### Shape position updates

● ● ● ●

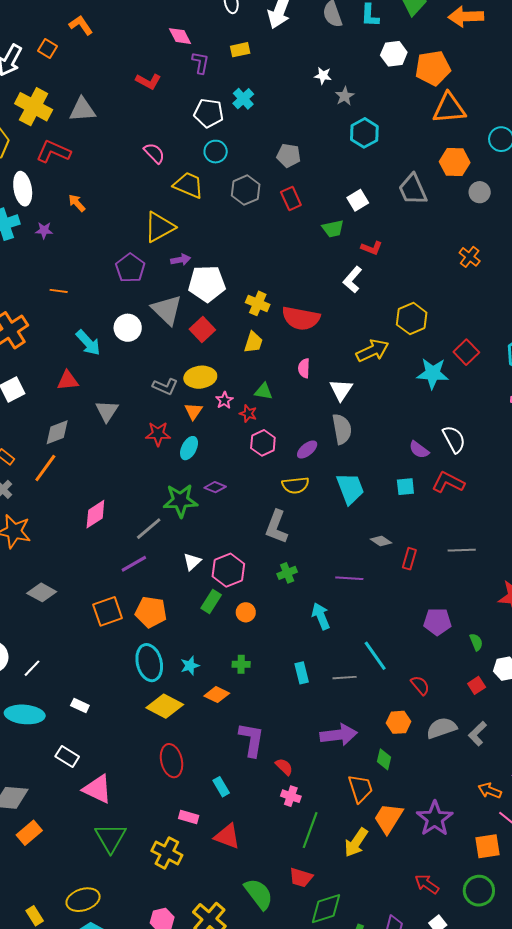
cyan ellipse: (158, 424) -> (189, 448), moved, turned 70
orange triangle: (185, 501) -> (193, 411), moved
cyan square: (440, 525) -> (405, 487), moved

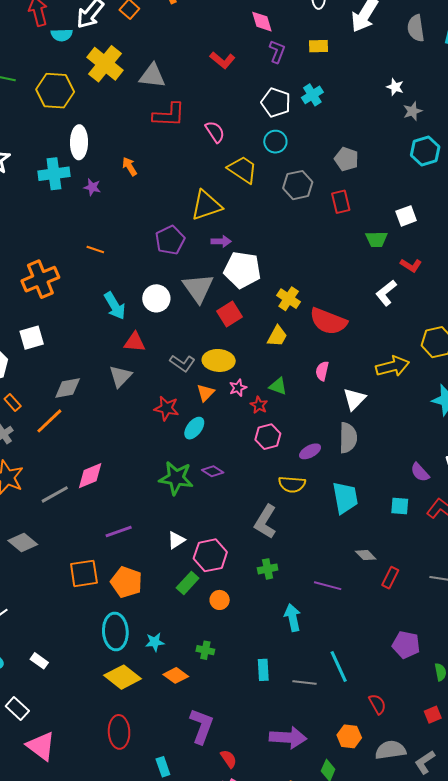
red L-shape: (53, 152) -> (169, 115), moved, turned 148
red triangle: (68, 381) -> (135, 342), moved
gray line: (149, 529) -> (55, 494), moved

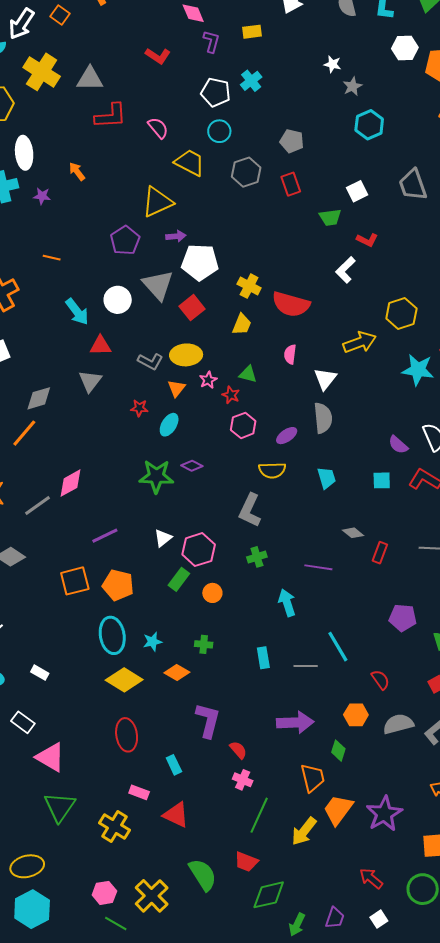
red star: (166, 408) -> (139, 408), size x0.7
cyan trapezoid: (345, 498) -> (327, 478), size x0.7

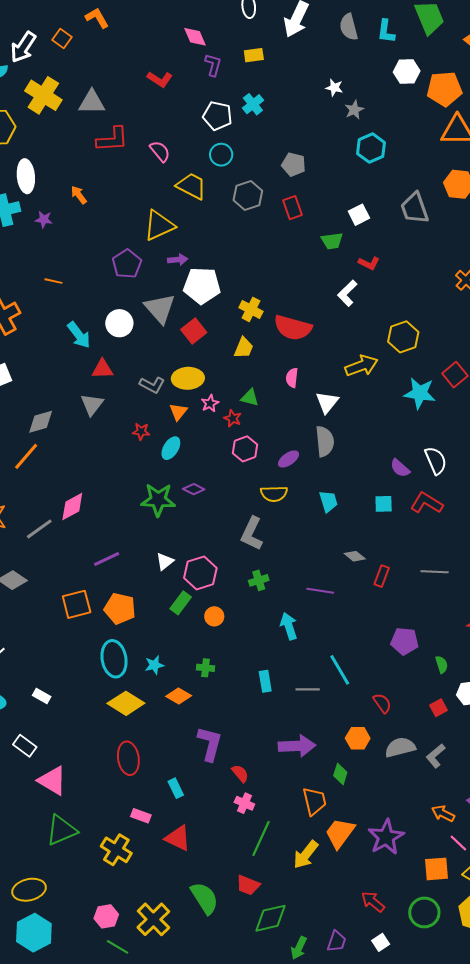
green triangle: (60, 807) -> (61, 830), turned 32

● ● ● ●

The answer must repeat every record exactly, with all pictures left out.

### THE COMPLETED TASK
cyan ellipse: (158, 424) -> (189, 448), moved, turned 70
orange triangle: (185, 501) -> (193, 411), moved
cyan square: (440, 525) -> (405, 487), moved

red L-shape: (53, 152) -> (169, 115), moved, turned 148
red triangle: (68, 381) -> (135, 342), moved
gray line: (149, 529) -> (55, 494), moved

red star: (166, 408) -> (139, 408), size x0.7
cyan trapezoid: (345, 498) -> (327, 478), size x0.7

green triangle: (60, 807) -> (61, 830), turned 32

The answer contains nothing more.